• [Activity] Each entry should be set down again verbatim, with the images omitted.

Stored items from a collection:

☆ ☆ ☆

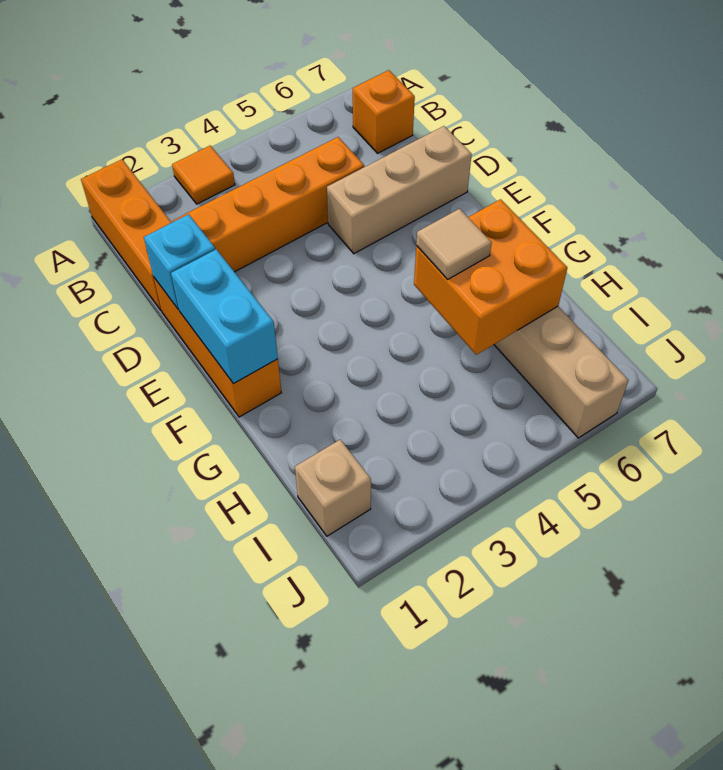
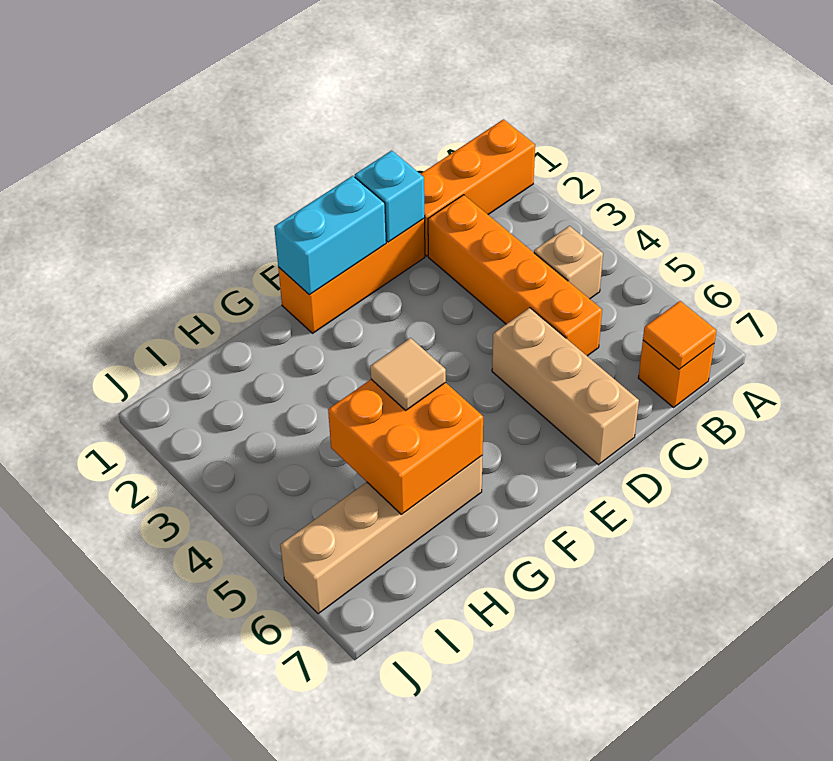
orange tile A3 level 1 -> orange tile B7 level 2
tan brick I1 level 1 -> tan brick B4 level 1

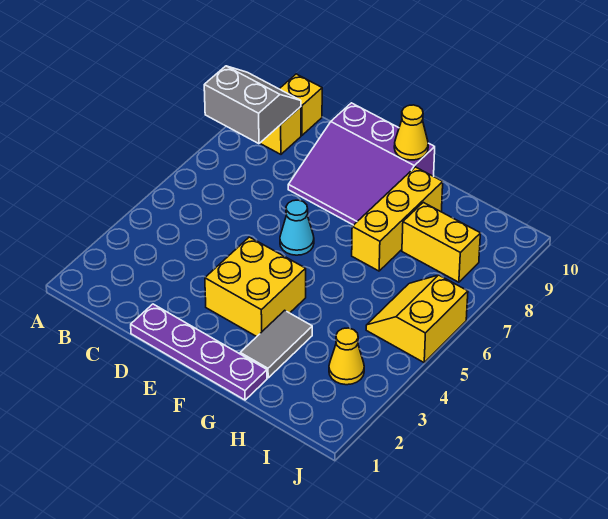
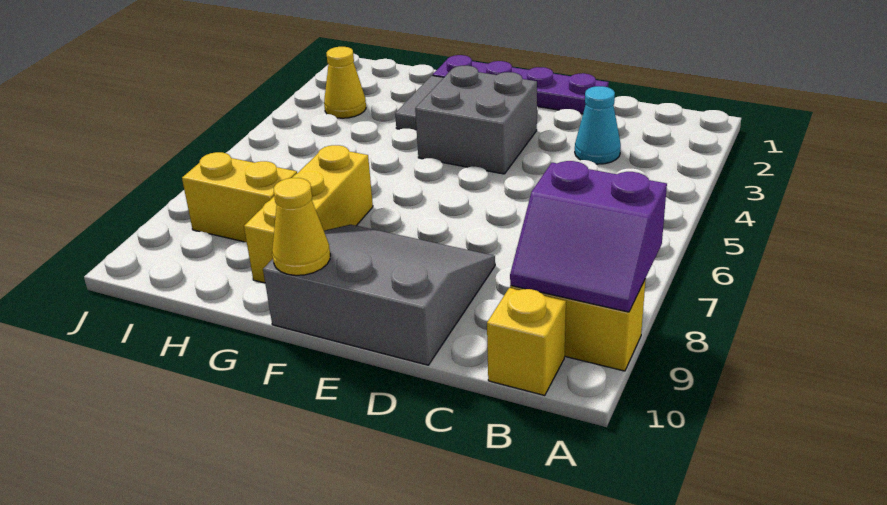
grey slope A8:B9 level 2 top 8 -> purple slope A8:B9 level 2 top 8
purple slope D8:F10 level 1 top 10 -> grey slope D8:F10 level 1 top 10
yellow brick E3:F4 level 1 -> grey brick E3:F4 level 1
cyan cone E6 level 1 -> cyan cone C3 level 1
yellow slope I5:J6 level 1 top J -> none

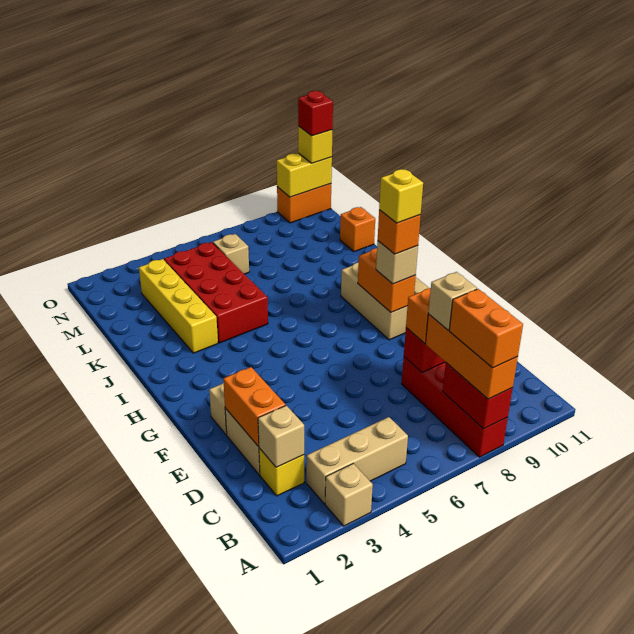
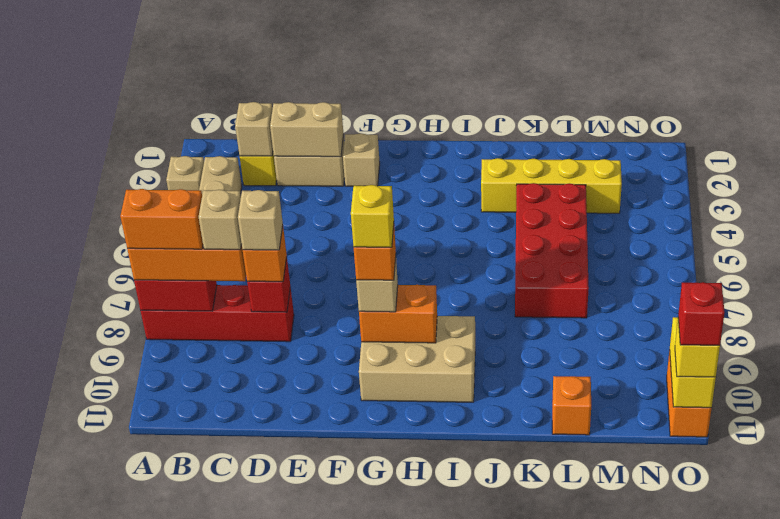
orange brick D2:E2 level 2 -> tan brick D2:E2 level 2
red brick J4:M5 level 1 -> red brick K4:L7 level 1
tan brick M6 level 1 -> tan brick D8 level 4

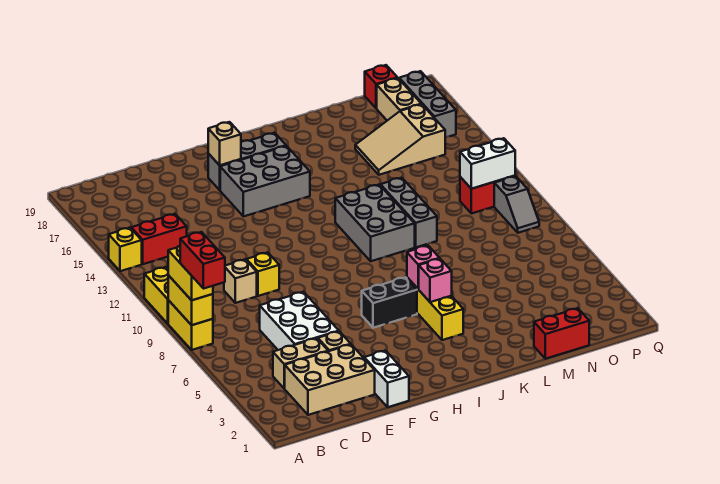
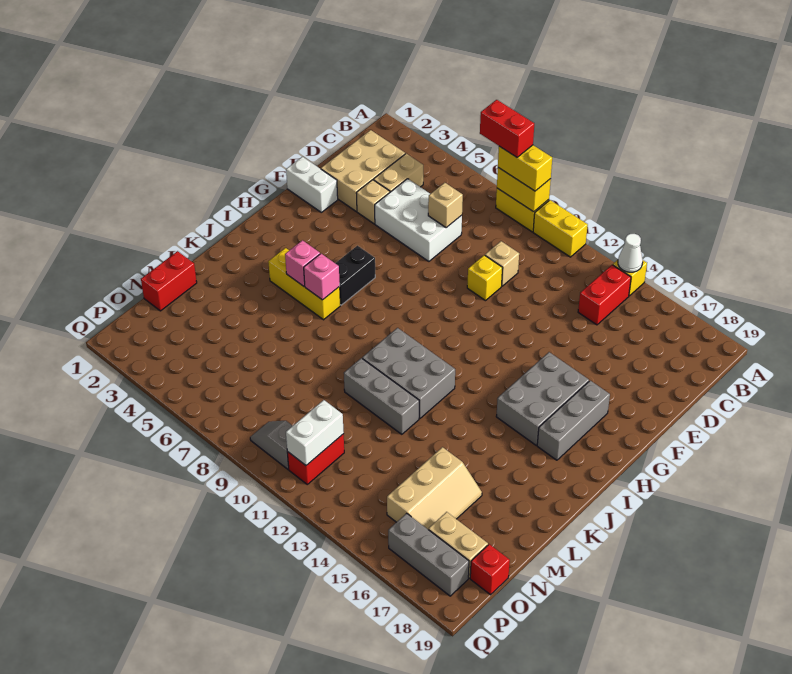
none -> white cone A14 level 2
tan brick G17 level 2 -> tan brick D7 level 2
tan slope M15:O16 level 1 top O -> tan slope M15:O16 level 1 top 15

☆ ☆ ☆

• [Response to the exercise]
orange tile A3 level 1 -> orange tile B7 level 2
tan brick I1 level 1 -> tan brick B4 level 1

grey slope A8:B9 level 2 top 8 -> purple slope A8:B9 level 2 top 8
purple slope D8:F10 level 1 top 10 -> grey slope D8:F10 level 1 top 10
yellow brick E3:F4 level 1 -> grey brick E3:F4 level 1
cyan cone E6 level 1 -> cyan cone C3 level 1
yellow slope I5:J6 level 1 top J -> none

orange brick D2:E2 level 2 -> tan brick D2:E2 level 2
red brick J4:M5 level 1 -> red brick K4:L7 level 1
tan brick M6 level 1 -> tan brick D8 level 4

none -> white cone A14 level 2
tan brick G17 level 2 -> tan brick D7 level 2
tan slope M15:O16 level 1 top O -> tan slope M15:O16 level 1 top 15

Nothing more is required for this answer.